== TASK DETAILS ==
Scan the lines below; pull out those with "camera".

Object correspondence data:

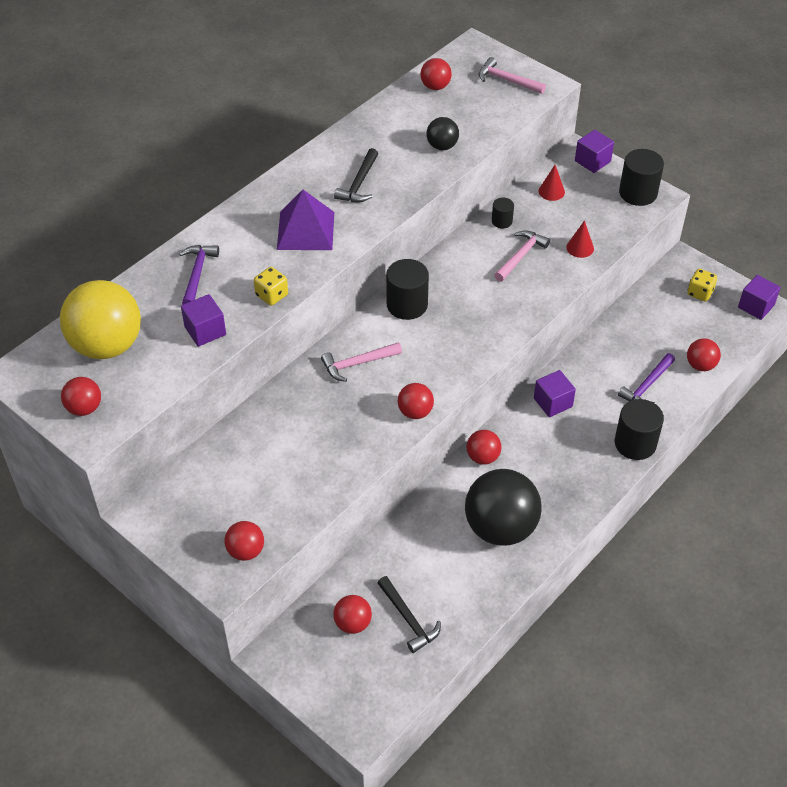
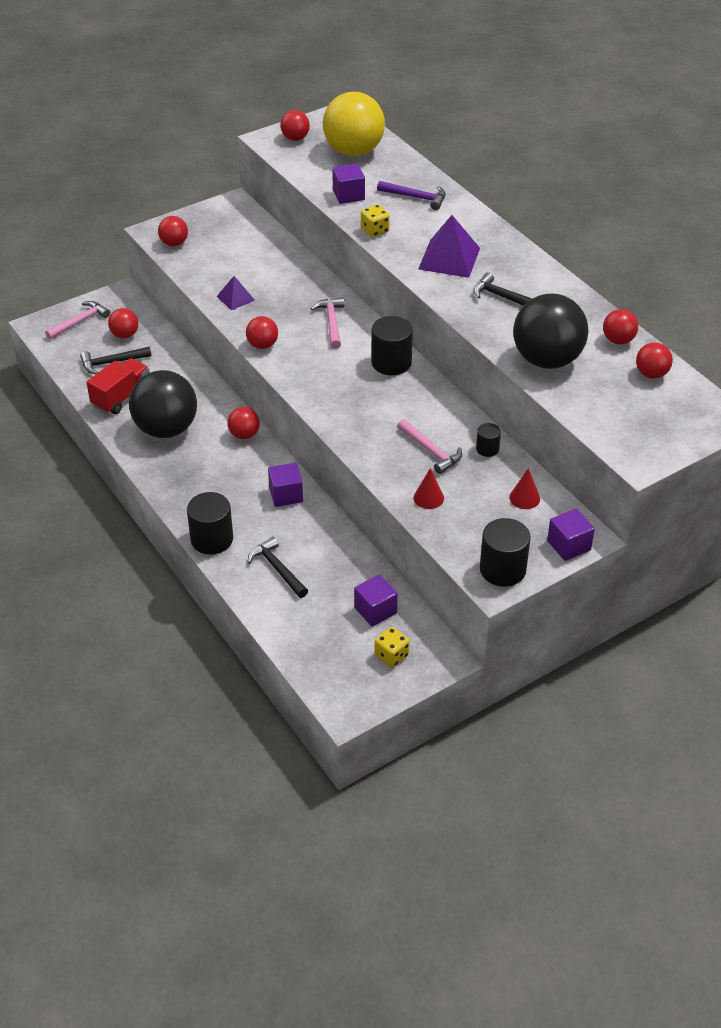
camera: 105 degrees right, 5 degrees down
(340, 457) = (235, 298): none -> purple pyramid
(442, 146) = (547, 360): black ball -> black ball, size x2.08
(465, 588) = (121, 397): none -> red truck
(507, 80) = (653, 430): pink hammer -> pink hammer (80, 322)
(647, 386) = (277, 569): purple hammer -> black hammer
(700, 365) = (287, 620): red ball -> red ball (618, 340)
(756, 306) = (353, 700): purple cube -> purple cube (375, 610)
* * *
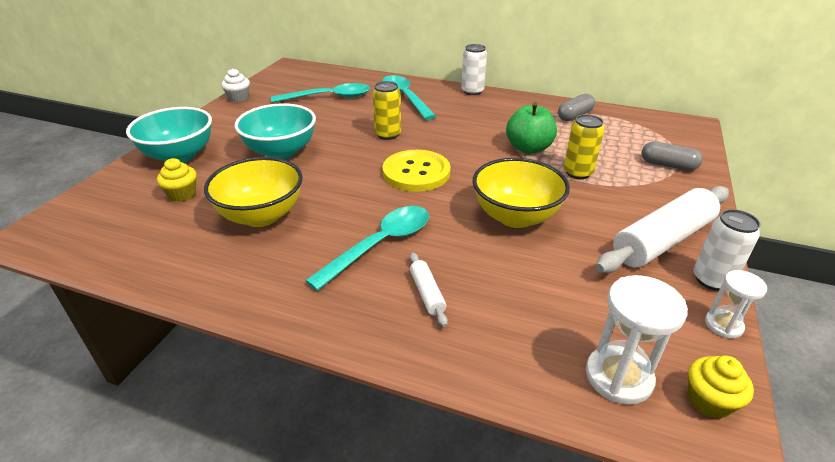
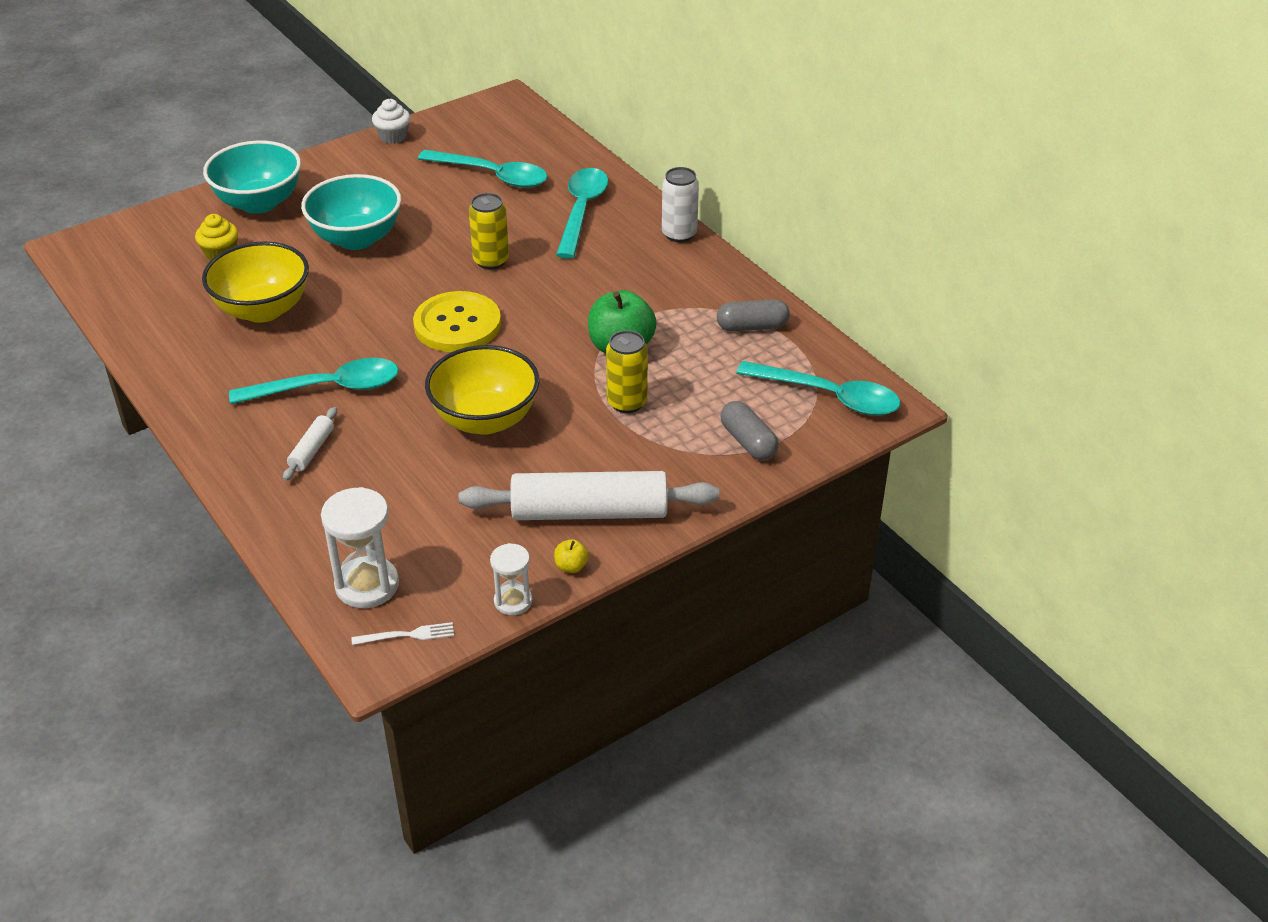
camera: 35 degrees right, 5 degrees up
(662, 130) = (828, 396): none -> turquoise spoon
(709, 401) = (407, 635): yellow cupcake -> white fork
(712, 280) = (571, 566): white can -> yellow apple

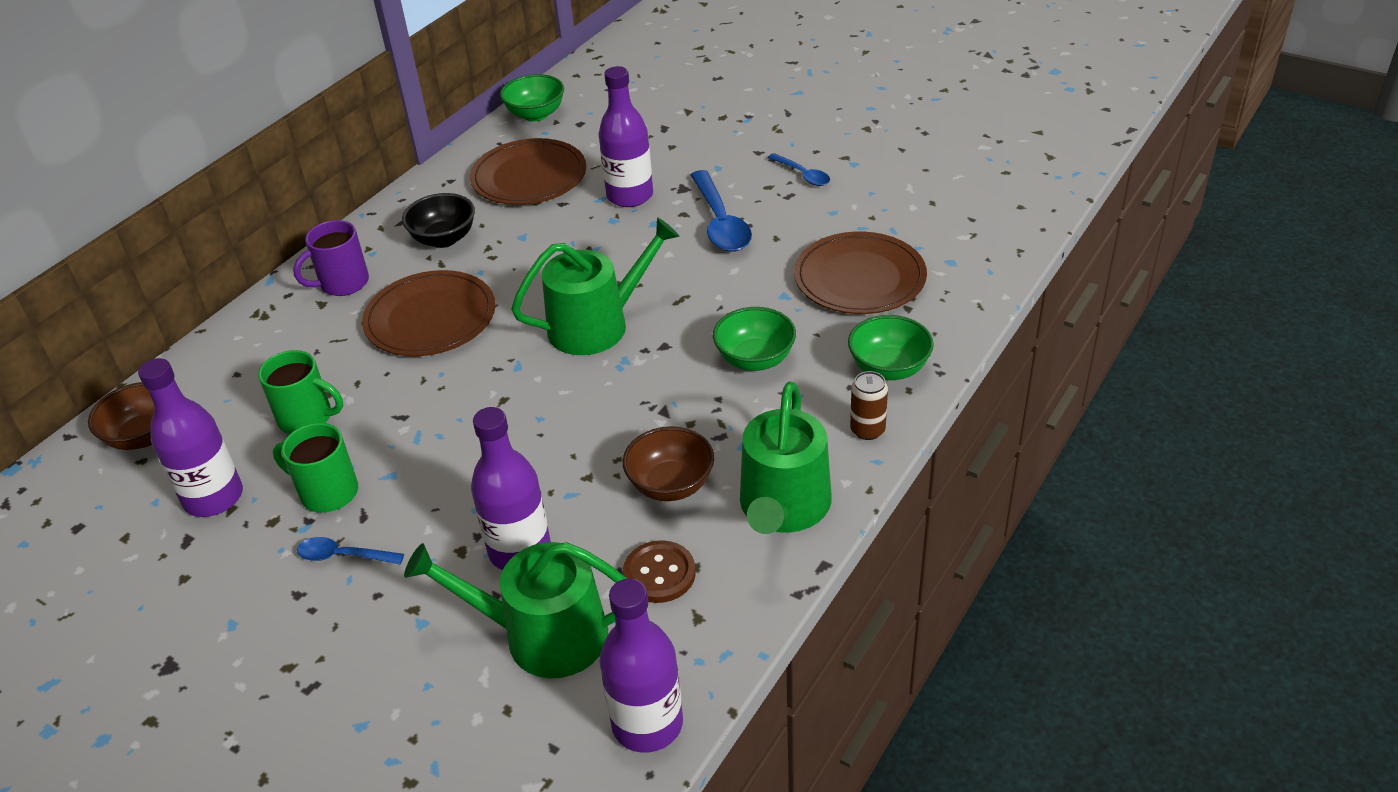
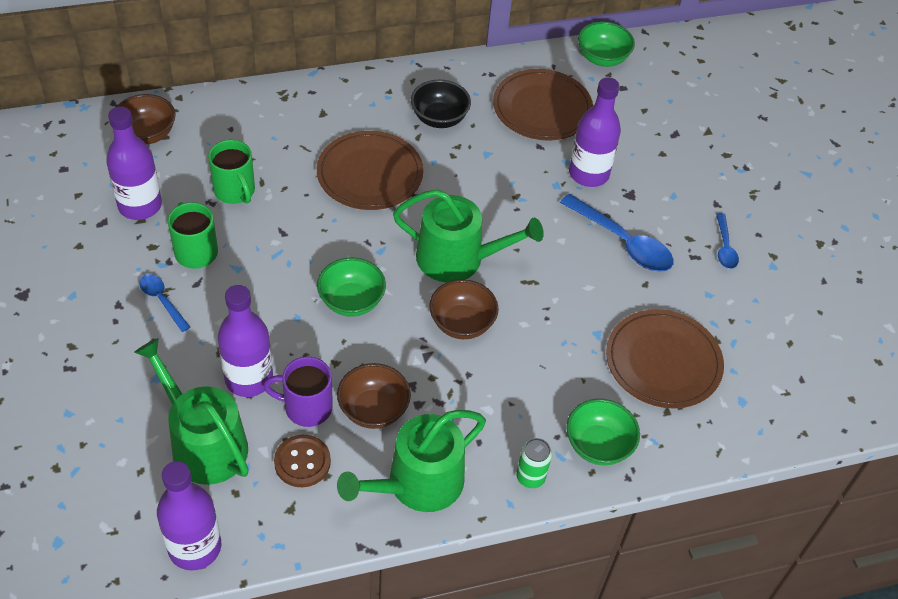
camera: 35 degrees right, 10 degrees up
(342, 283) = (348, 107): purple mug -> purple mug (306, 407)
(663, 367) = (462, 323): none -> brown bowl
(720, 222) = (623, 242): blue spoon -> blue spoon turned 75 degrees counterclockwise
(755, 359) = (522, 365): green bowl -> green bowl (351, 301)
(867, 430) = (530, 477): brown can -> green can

== ANSWER TO THIS EXERCISE ==
camera: 105 degrees right, 5 degrees down
camera: 35 degrees right, 5 degrees up
camera: 35 degrees right, 10 degrees up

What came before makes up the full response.